§ Task requirements: Instruction for the entries that follow: retype exactly the lines from the line with "blue flashlight |" to the line with "moved | orange", both included, and omit all others.

(Recorded data Opens)

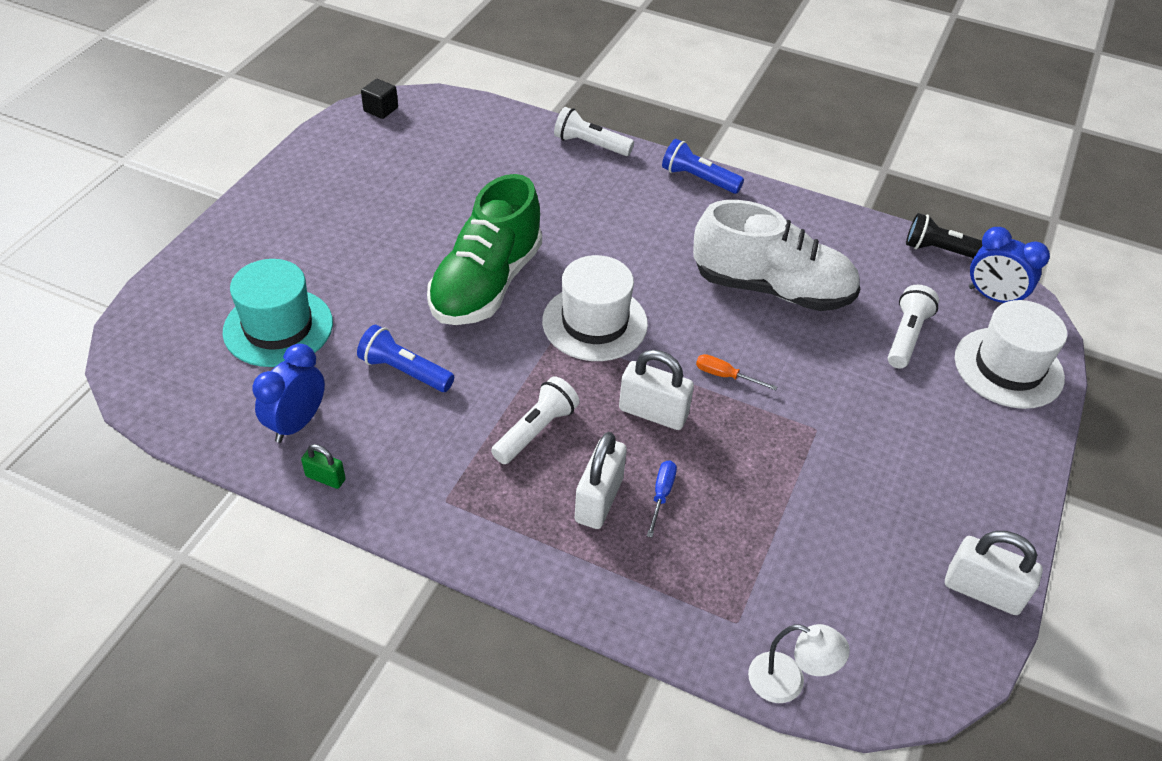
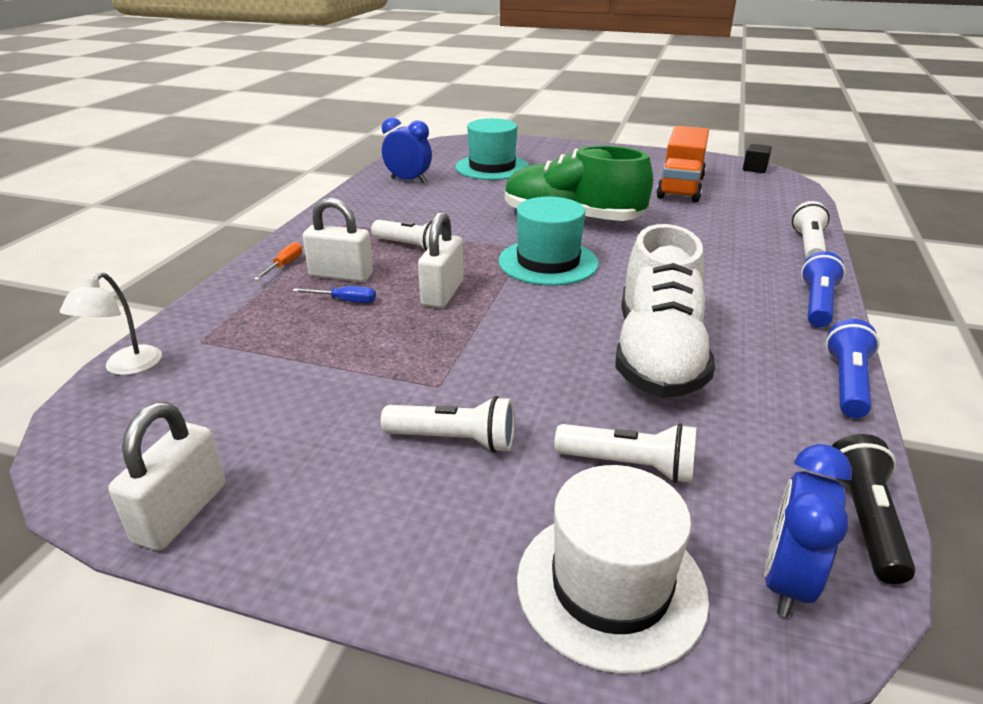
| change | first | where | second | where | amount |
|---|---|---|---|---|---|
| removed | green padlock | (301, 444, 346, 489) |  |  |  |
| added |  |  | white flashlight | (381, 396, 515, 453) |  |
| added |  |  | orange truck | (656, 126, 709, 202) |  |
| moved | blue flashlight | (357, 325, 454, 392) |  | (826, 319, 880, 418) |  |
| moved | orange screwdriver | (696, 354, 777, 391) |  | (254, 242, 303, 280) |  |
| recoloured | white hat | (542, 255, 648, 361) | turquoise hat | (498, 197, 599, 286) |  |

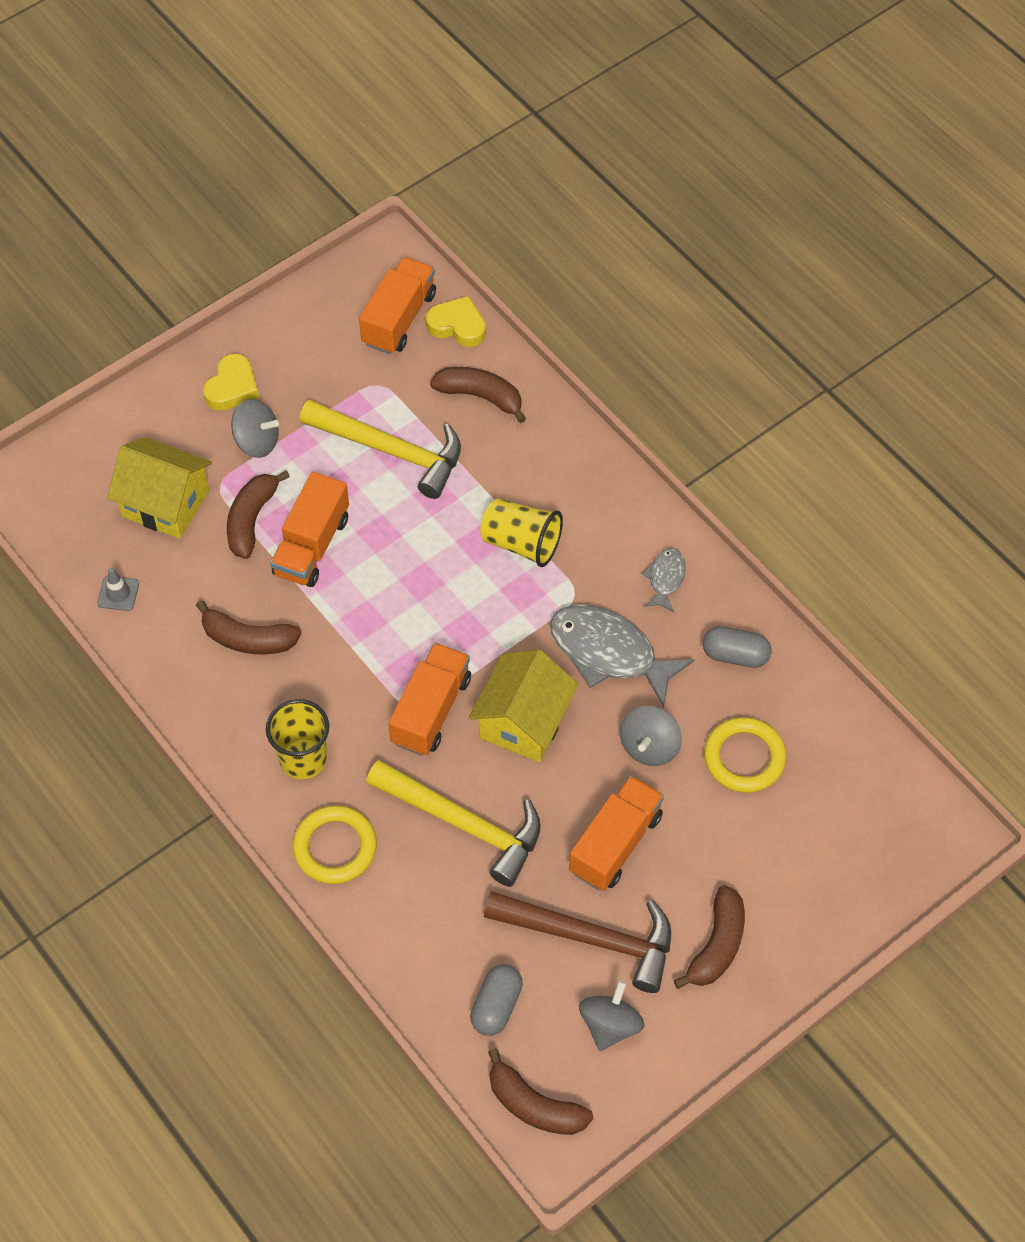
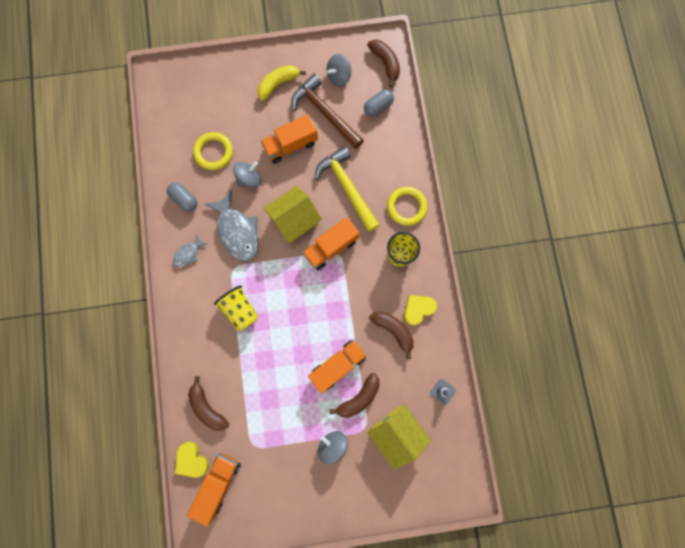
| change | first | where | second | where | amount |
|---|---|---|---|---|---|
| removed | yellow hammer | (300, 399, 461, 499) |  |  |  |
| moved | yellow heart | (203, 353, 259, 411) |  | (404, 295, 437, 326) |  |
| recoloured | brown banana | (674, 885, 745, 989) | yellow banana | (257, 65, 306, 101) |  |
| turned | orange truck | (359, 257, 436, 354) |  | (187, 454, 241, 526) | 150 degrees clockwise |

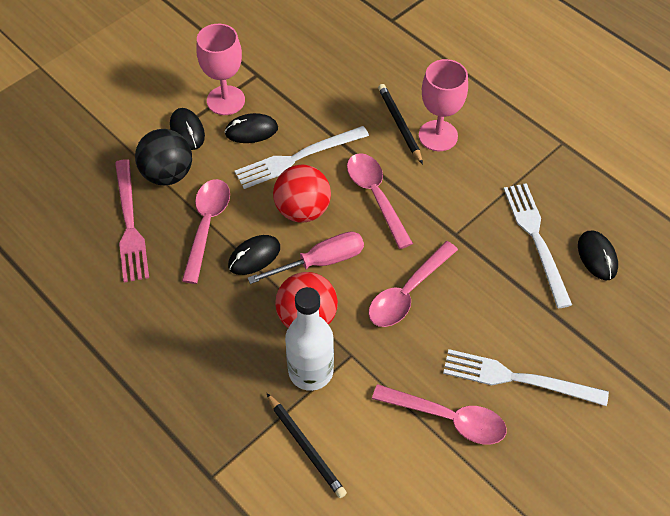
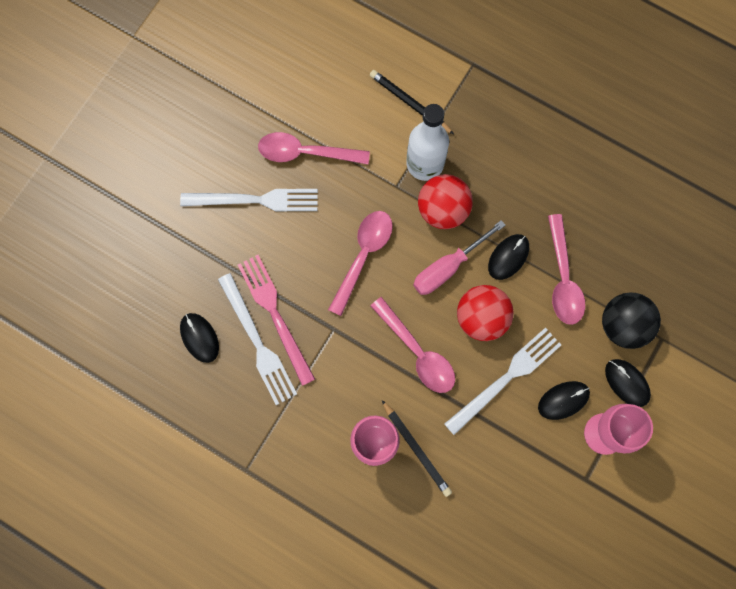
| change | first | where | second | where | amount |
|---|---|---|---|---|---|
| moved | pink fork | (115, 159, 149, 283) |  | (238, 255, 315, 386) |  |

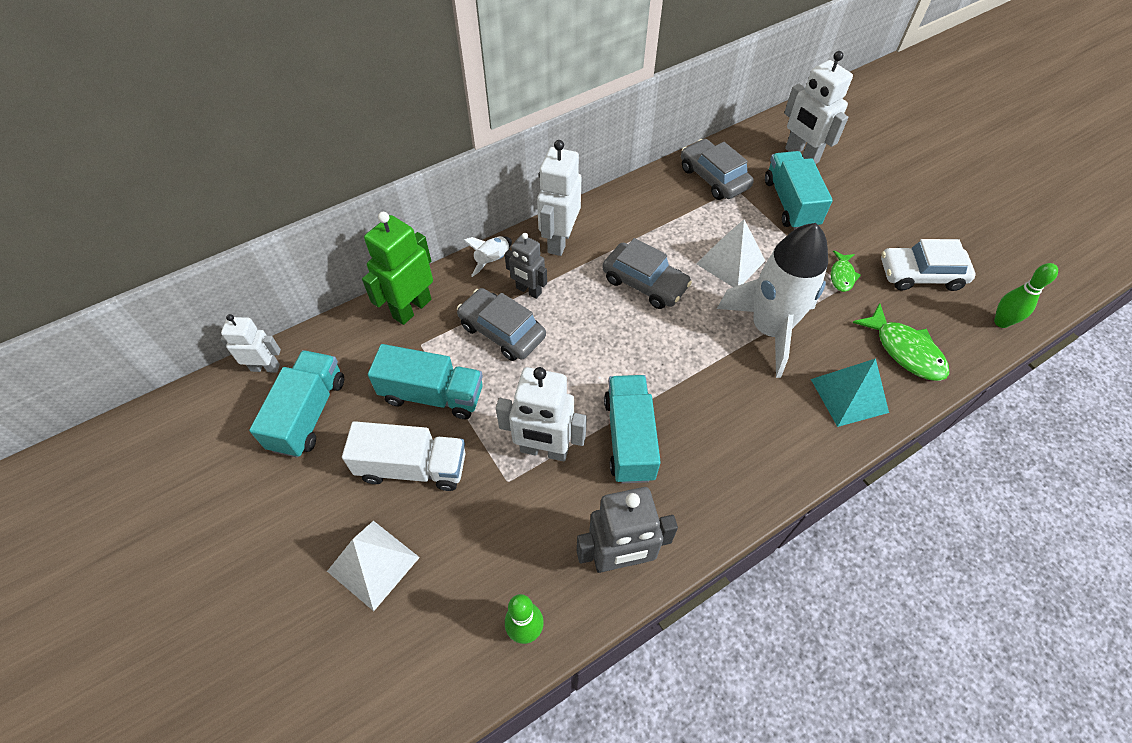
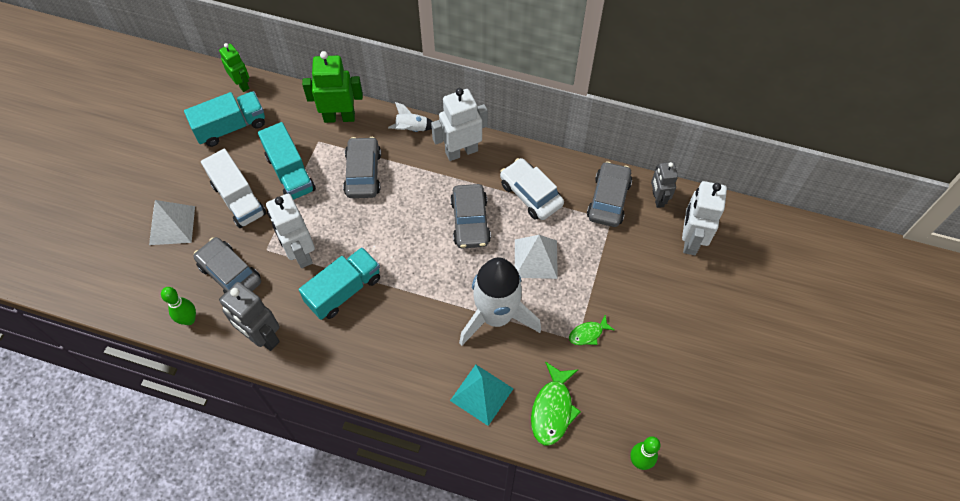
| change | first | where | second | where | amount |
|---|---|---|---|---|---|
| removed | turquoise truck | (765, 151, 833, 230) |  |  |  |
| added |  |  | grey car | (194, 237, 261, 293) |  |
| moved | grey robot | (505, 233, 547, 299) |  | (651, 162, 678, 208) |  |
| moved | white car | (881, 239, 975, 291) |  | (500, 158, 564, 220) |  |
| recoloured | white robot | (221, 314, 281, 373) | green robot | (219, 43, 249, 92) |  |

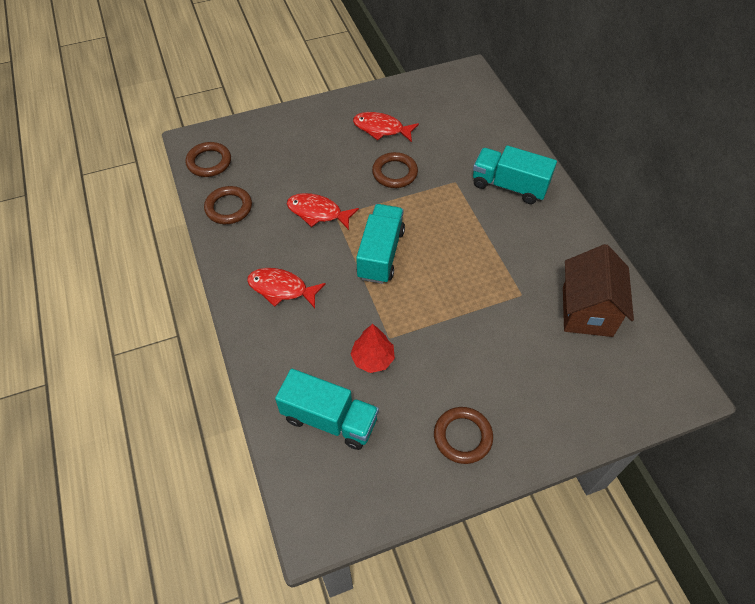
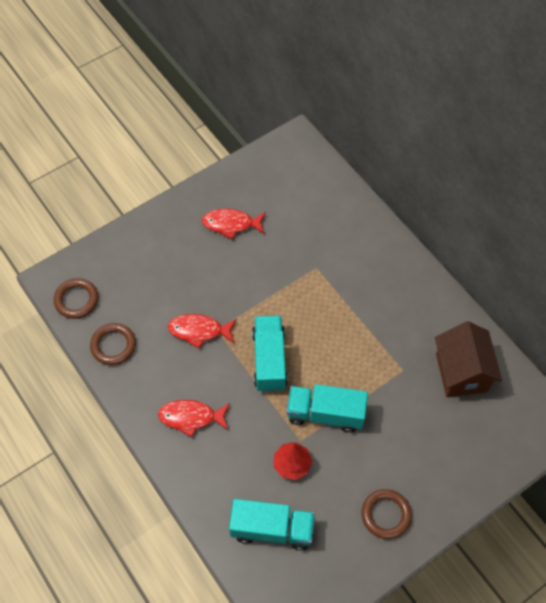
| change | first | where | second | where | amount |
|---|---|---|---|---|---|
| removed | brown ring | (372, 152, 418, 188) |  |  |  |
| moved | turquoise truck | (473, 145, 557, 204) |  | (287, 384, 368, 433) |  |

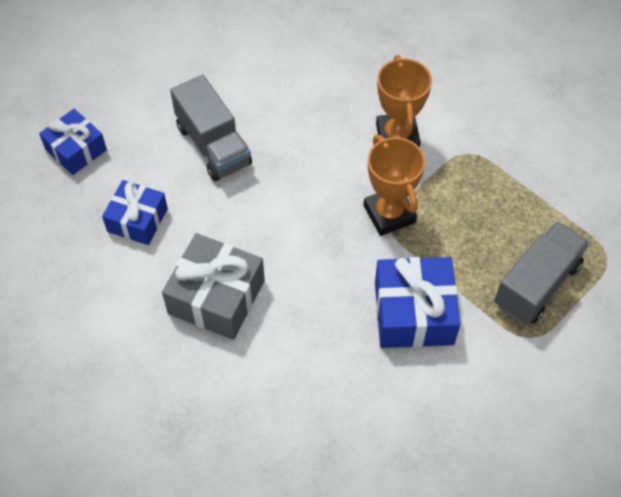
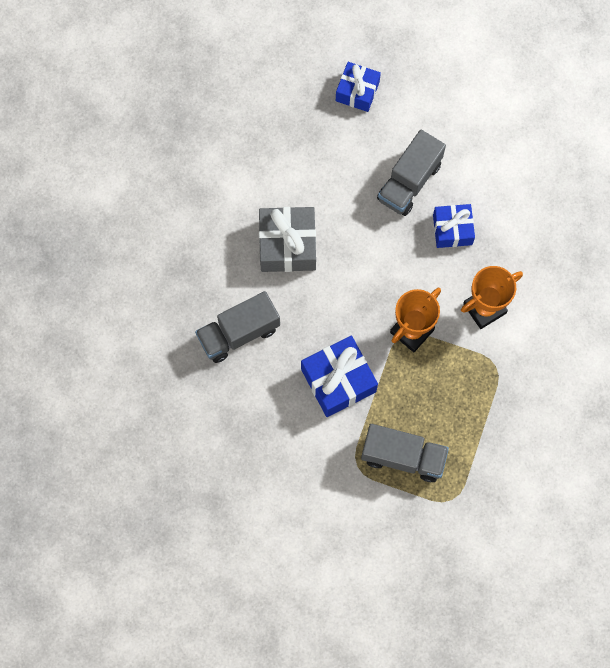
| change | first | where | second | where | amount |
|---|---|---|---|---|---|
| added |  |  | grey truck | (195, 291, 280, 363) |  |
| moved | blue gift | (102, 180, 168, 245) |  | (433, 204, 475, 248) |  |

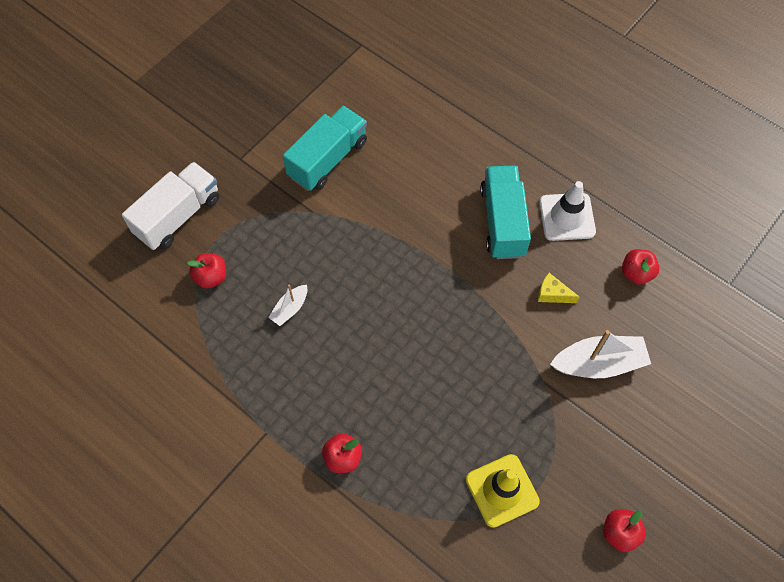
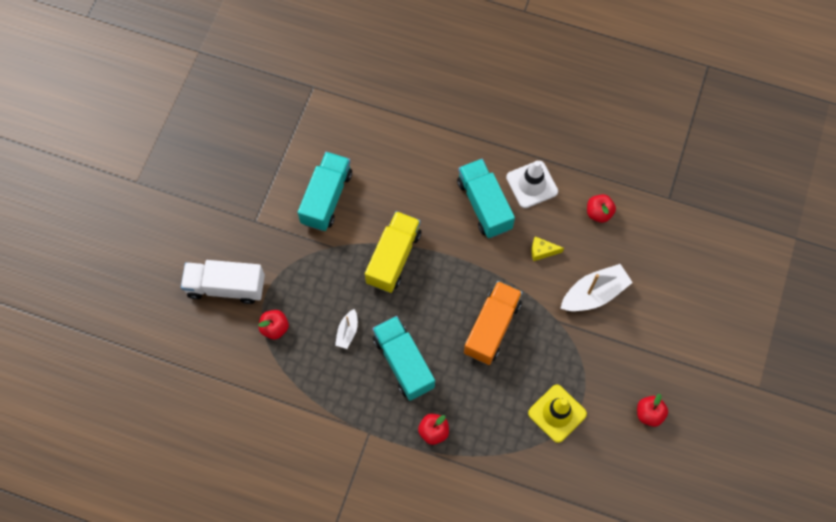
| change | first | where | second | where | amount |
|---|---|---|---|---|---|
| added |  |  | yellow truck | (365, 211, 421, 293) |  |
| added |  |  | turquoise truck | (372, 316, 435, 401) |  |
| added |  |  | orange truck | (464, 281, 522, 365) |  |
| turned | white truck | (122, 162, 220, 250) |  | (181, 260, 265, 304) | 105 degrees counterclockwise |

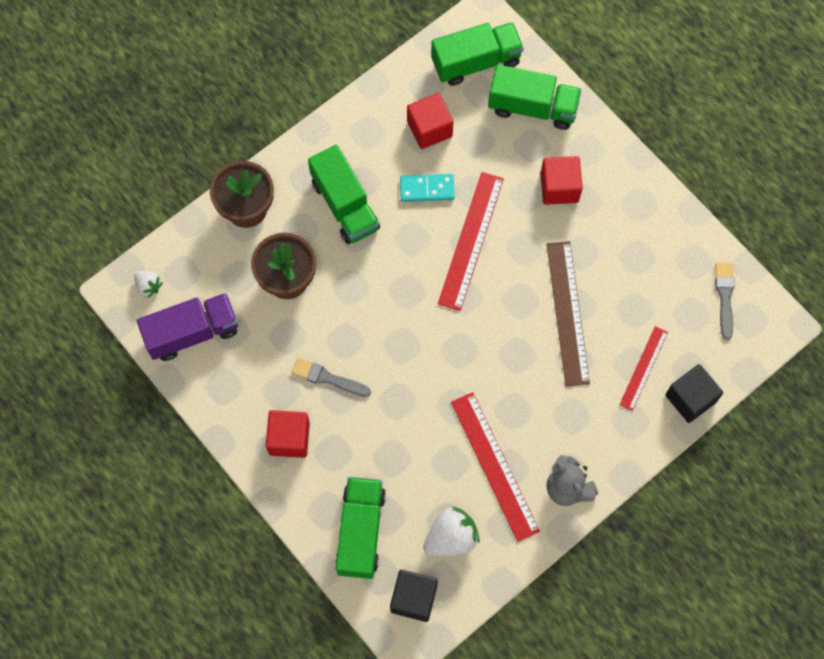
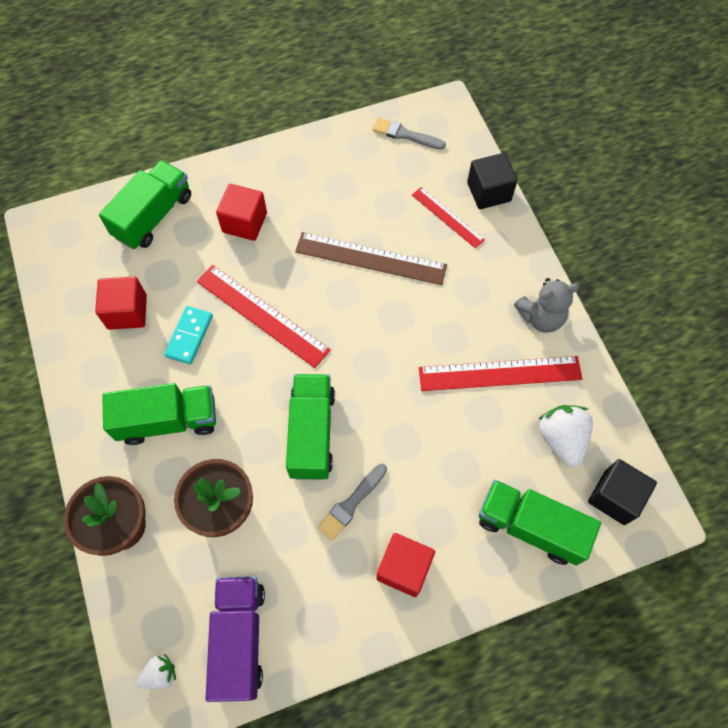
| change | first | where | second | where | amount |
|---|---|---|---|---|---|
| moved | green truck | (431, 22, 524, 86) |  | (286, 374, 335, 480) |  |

(Recorded data Closes)

§ Result for this exercise:
| moved | blue flashlight | (357, 325, 454, 392) |  | (826, 319, 880, 418) |  |
| moved | orange screwdriver | (696, 354, 777, 391) |  | (254, 242, 303, 280) |  |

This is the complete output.